[Task data]
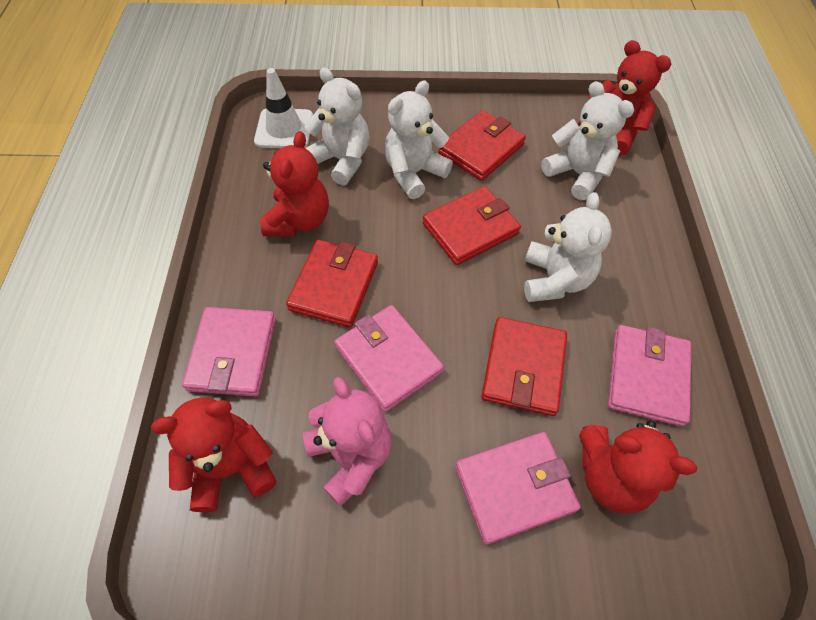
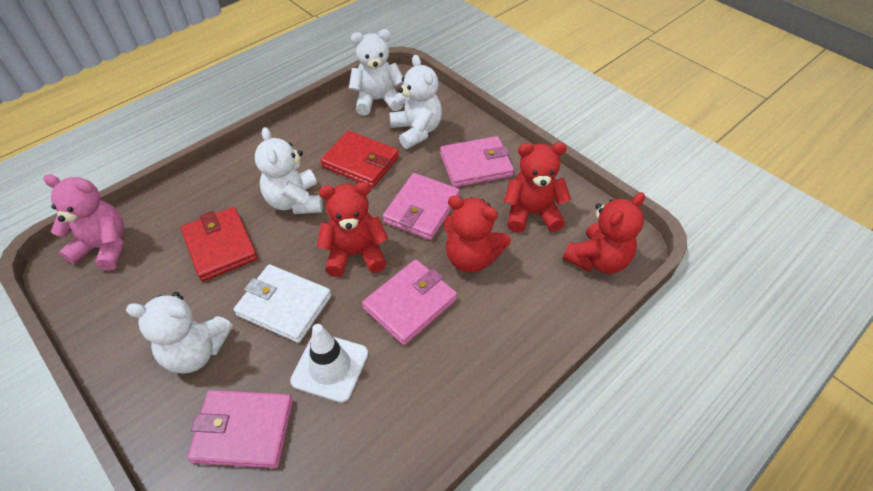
red wallet: 4 -> 2
white wallet: 0 -> 1

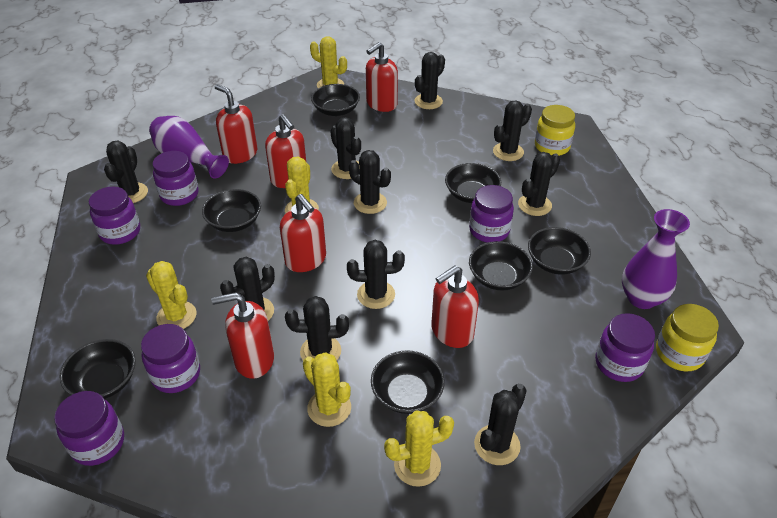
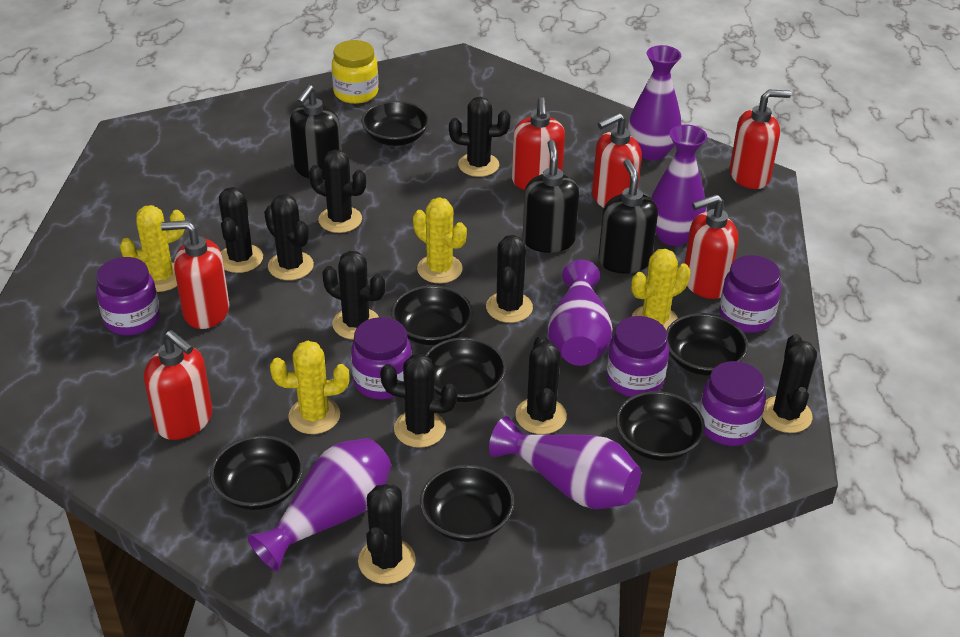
black soap dispenser: 0 -> 3
purple jar: 6 -> 5
purple vase: 2 -> 5
yellow cactus: 5 -> 4
yellow jar: 2 -> 1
[/Task data]
Task requirements ▸
Output exactly the line containing "purple jar: 6 -> 5" together with every line after it, ending at the final line of the entries.

Answer box ▸
purple jar: 6 -> 5
purple vase: 2 -> 5
yellow cactus: 5 -> 4
yellow jar: 2 -> 1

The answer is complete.